Transcribe the listing exactly as written. Leave the images out.

:: Collected data

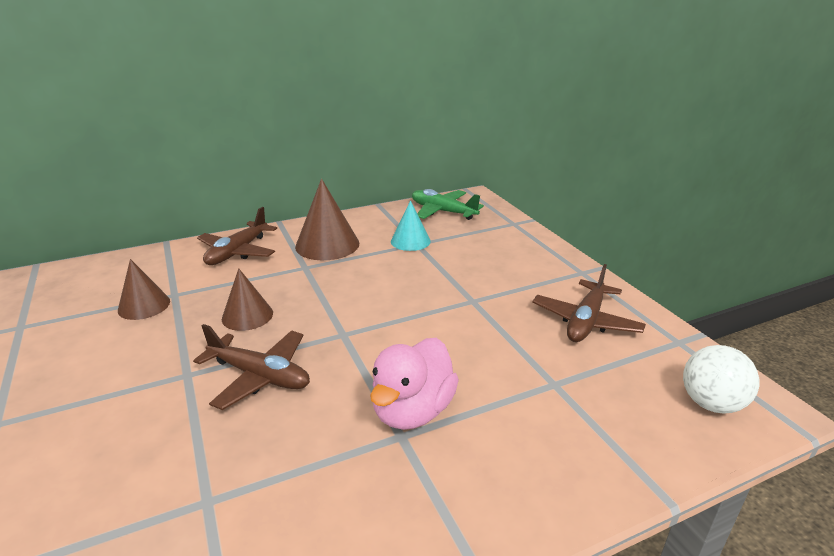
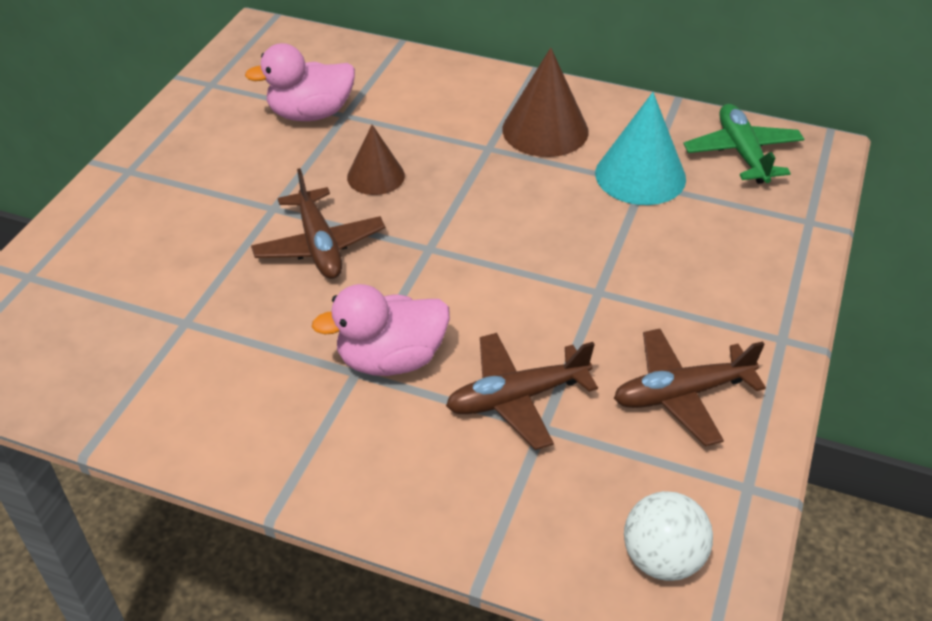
camera: 45 degrees right, 15 degrees up
(144, 305) = (310, 114): brown cone -> pink duck
(238, 252) = (449, 91): brown plane -> brown plane (517, 398)
(410, 241) = (640, 175): turquoise cone -> turquoise cone, size x1.57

::::

■ **Final answer**:
camera: 45 degrees right, 15 degrees up
(144, 305) = (310, 114): brown cone -> pink duck
(238, 252) = (449, 91): brown plane -> brown plane (517, 398)
(410, 241) = (640, 175): turquoise cone -> turquoise cone, size x1.57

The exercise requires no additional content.